» **EXERCISE DETAILS**
The required output is the lines below from the line containing "camera: 35 degrees left, 10 degrees down" to the line containing "(416, 107) = (327, 256): pink pot -> none", inclusive, retyped exactly. No other lines belong in it.
**** SUPPLIED RECORDS ****
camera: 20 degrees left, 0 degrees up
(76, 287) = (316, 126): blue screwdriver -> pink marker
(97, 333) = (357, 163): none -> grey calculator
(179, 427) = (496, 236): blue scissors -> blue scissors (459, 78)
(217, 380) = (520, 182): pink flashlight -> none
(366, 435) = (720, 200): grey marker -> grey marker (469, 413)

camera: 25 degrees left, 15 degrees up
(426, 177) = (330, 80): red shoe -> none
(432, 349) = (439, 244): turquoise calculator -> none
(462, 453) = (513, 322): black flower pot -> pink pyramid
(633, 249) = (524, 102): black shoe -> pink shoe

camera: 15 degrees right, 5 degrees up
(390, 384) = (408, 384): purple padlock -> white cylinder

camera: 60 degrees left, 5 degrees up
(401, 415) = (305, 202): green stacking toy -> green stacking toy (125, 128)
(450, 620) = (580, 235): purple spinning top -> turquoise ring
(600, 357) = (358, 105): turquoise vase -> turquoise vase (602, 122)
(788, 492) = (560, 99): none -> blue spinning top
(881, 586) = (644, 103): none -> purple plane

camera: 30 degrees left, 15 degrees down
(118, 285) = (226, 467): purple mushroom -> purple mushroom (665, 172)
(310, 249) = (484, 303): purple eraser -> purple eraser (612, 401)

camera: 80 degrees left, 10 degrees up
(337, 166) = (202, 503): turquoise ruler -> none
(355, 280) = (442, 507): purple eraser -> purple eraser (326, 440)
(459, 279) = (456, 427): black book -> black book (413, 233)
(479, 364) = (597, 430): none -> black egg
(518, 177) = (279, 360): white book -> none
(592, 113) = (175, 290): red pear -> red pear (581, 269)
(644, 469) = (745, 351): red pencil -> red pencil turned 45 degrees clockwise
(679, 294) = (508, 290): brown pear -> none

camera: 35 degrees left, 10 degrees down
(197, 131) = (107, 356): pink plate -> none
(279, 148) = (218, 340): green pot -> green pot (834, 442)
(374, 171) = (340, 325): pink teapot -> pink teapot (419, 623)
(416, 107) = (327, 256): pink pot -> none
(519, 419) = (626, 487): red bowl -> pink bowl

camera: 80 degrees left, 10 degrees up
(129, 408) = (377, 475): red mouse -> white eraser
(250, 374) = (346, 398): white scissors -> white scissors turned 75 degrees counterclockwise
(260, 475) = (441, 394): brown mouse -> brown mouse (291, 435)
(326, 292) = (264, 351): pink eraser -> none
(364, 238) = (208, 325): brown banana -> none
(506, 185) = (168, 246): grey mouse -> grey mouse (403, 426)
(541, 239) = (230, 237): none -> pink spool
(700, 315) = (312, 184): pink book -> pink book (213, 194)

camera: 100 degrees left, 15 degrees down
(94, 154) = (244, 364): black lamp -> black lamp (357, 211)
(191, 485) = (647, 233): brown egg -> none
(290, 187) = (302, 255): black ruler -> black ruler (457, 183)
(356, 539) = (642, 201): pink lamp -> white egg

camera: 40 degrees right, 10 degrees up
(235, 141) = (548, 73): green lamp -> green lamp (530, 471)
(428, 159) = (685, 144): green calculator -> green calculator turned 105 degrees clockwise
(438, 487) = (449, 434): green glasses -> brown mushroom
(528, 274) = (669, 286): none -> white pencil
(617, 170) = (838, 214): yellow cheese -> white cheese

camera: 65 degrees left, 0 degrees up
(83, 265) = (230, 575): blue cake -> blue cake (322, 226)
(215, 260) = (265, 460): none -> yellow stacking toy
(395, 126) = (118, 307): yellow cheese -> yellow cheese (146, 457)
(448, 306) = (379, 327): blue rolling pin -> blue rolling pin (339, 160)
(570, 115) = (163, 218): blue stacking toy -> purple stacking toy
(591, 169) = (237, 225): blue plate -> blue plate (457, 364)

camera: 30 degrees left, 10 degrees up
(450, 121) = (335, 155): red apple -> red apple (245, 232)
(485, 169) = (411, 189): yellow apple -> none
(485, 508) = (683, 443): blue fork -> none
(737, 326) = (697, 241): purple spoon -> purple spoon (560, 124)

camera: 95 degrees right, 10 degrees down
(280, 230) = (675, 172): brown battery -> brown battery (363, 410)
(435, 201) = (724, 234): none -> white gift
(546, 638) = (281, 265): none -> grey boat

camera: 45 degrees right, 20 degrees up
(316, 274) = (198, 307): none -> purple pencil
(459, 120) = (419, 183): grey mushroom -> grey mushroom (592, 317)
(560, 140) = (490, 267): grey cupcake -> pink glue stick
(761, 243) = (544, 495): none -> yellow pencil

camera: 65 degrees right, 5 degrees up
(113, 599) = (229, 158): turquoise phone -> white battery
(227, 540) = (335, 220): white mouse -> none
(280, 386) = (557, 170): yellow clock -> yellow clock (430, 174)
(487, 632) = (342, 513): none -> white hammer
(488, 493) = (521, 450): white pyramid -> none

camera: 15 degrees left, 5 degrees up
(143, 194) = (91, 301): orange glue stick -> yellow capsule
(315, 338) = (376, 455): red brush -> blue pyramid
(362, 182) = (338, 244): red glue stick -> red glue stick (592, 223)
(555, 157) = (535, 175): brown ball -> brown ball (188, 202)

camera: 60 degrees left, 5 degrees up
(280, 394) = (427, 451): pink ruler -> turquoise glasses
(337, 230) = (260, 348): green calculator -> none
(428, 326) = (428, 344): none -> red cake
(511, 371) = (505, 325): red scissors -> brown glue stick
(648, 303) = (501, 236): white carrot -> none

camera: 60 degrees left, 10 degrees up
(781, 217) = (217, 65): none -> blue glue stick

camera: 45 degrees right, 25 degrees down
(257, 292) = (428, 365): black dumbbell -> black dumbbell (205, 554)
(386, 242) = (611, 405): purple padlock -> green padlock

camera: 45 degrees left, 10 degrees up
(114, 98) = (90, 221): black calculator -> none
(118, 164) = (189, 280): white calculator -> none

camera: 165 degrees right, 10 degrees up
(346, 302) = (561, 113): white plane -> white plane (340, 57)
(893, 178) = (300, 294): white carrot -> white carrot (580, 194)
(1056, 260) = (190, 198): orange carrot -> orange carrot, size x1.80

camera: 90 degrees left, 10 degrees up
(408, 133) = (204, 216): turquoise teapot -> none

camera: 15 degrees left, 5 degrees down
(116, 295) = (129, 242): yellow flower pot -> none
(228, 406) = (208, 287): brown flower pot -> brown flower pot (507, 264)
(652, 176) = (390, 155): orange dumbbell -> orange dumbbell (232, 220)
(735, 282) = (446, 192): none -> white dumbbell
****
» **SOLUTION**
camera: 35 degrees left, 10 degrees down
(197, 131) = (107, 356): pink plate -> none
(279, 148) = (218, 340): green pot -> green pot (834, 442)
(374, 171) = (340, 325): pink teapot -> pink teapot (419, 623)
(416, 107) = (327, 256): pink pot -> none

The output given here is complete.